> _Work to complete_
The answer is to be the lines below that lie between the line holding "(191, 306) = (282, 261): blue marker -> none" and the line holding "(620, 154) = (824, 354): black", inclusive, transcribed exactly and free of pictures.

■ ■ ■ ■ ■

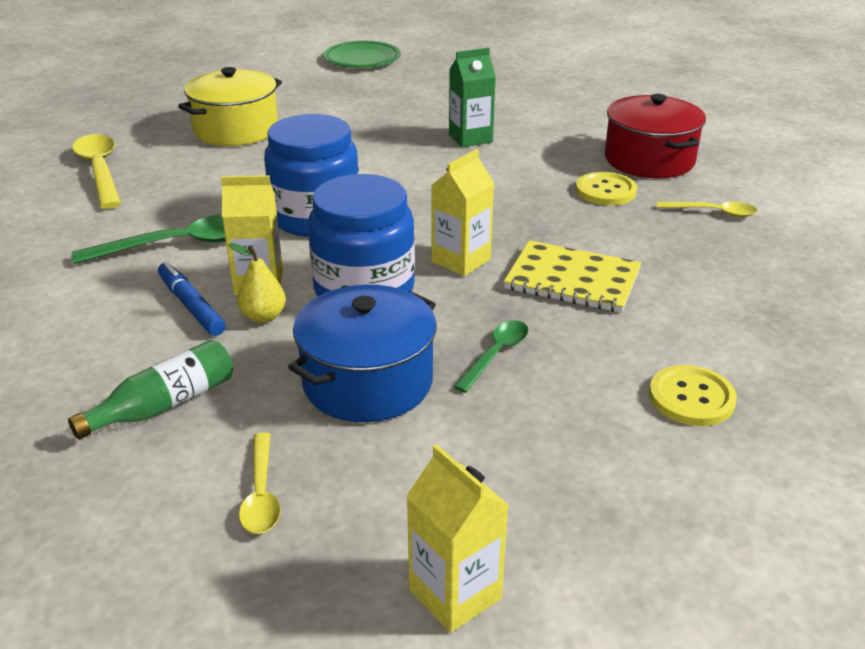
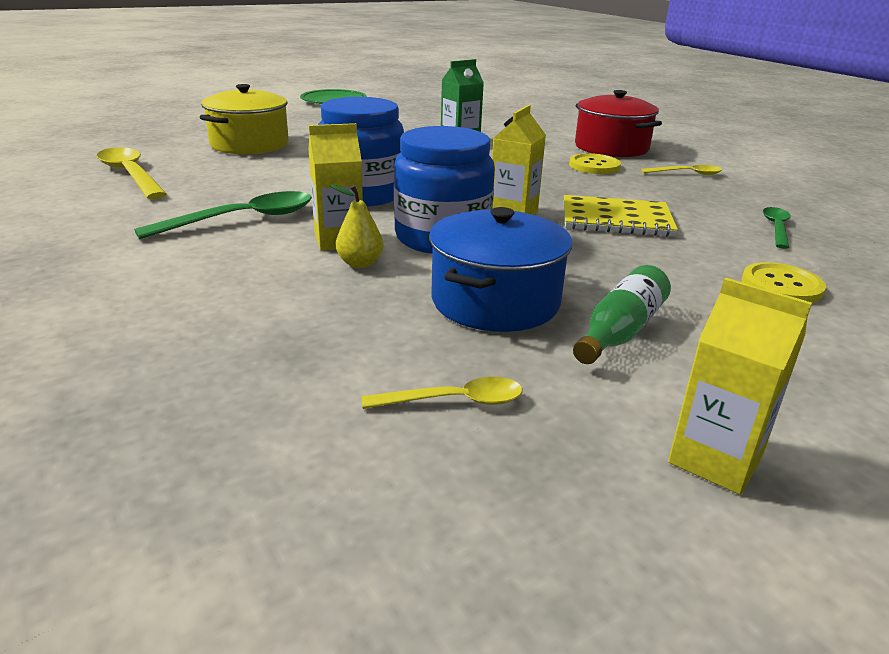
camera: 15 degrees left, 5 degrees down
(165, 405) = (302, 339): green bottle -> green bottle (620, 331)
(191, 306) = (282, 261): blue marker -> none
(261, 494) = (455, 401): yellow spoon -> yellow spoon turned 75 degrees counterclockwise
(496, 354) = (595, 272): green spoon -> green spoon (776, 228)

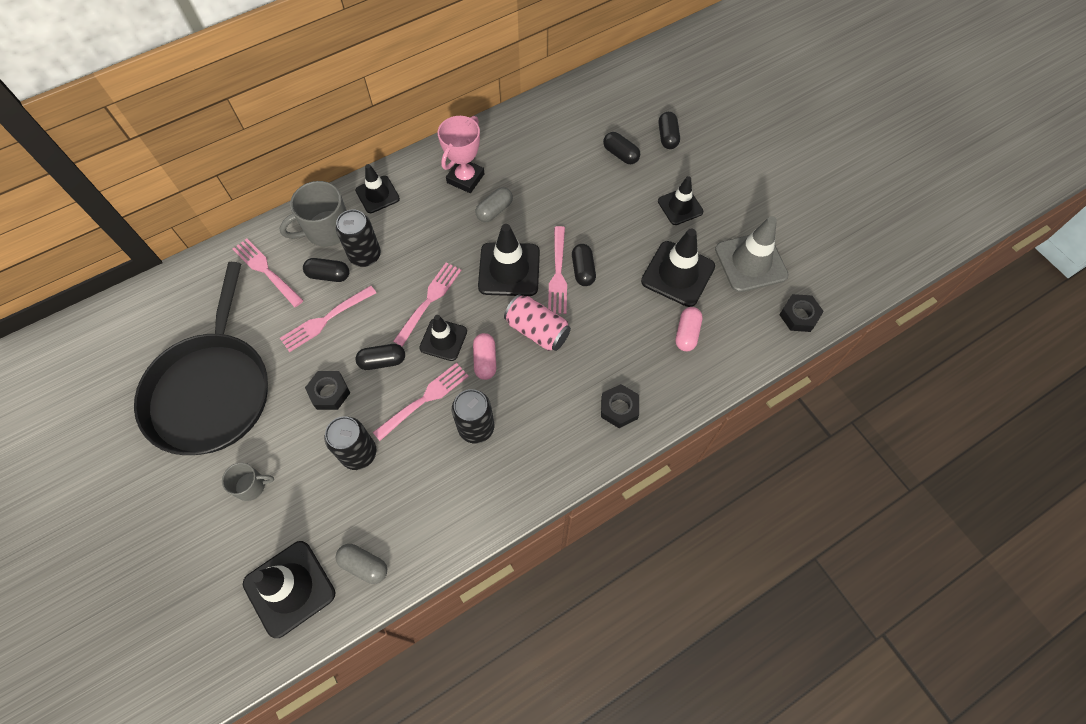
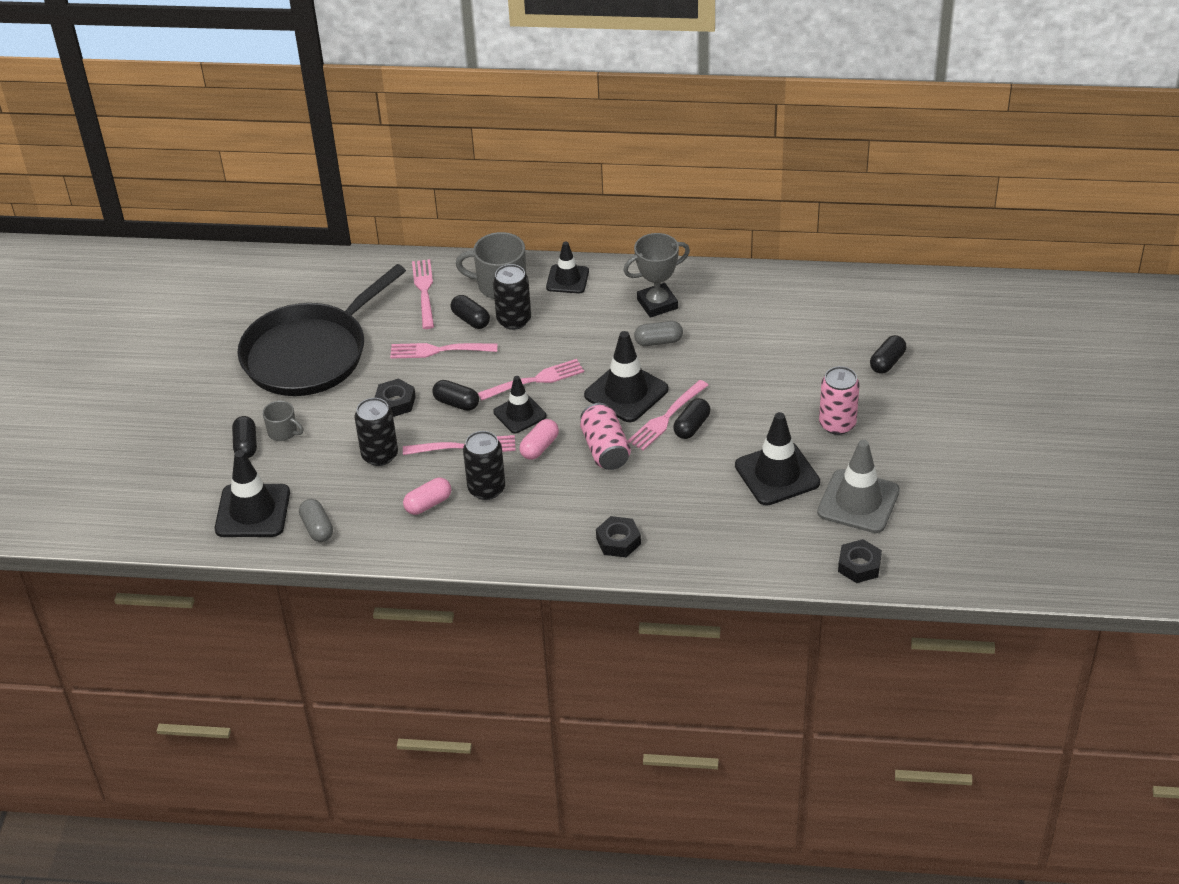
camera: 40 degrees right, 20 degrees down
(465, 178) = (657, 304): pink trophy -> grey trophy
(620, 154) = (824, 354): black capsule -> black capsule (246, 445)
(680, 206) = (837, 424): black traffic cone -> pink can
(687, 333) = (736, 522): pink capsule -> pink capsule (428, 504)

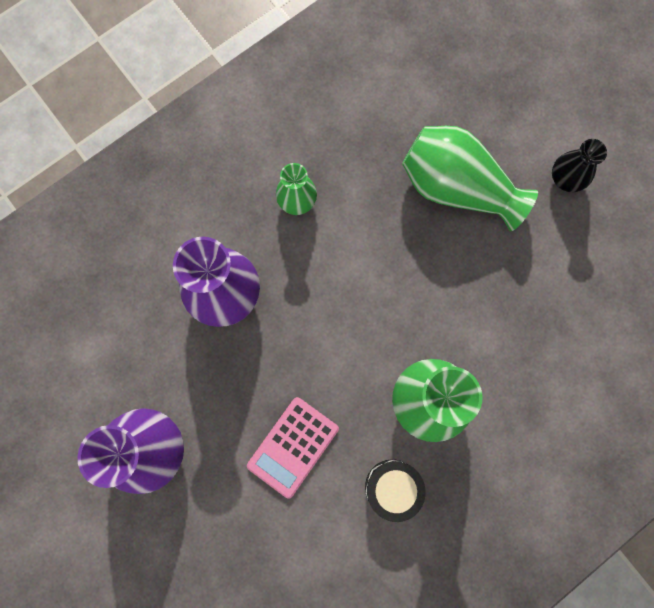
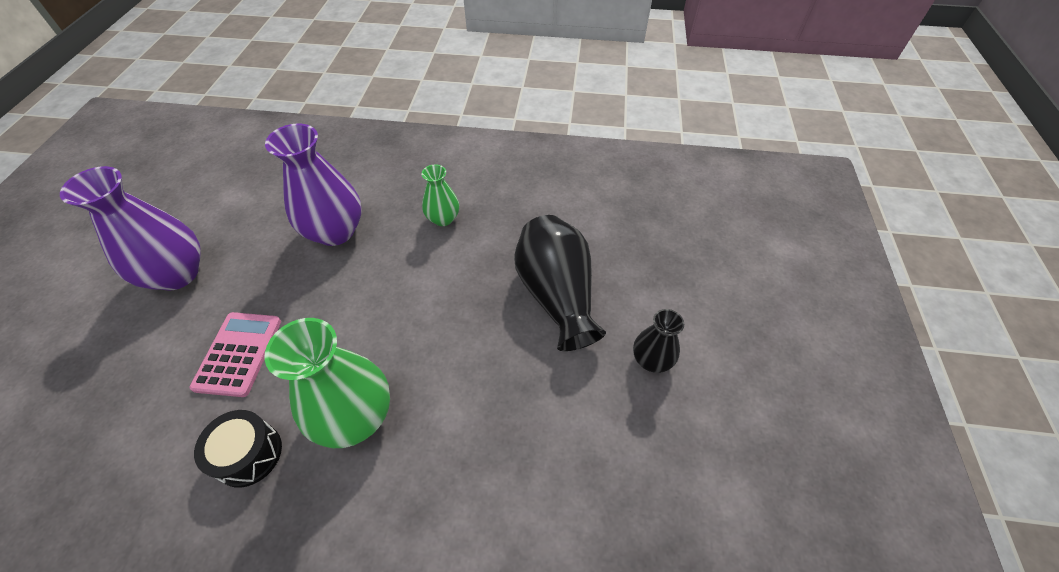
camera: 45 degrees right, 25 degrees down
(293, 446) = (239, 353): pink calculator -> pink calculator turned 105 degrees clockwise
(456, 187) = (557, 295): green vase -> black vase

■ ■ ■ ■ ■

> _Response area_
(191, 306) = (282, 261): blue marker -> none
(261, 494) = (455, 401): yellow spoon -> yellow spoon turned 75 degrees counterclockwise
(496, 354) = (595, 272): green spoon -> green spoon (776, 228)

camera: 40 degrees right, 20 degrees down
(465, 178) = (657, 304): pink trophy -> grey trophy
(620, 154) = (824, 354): black capsule -> black capsule (246, 445)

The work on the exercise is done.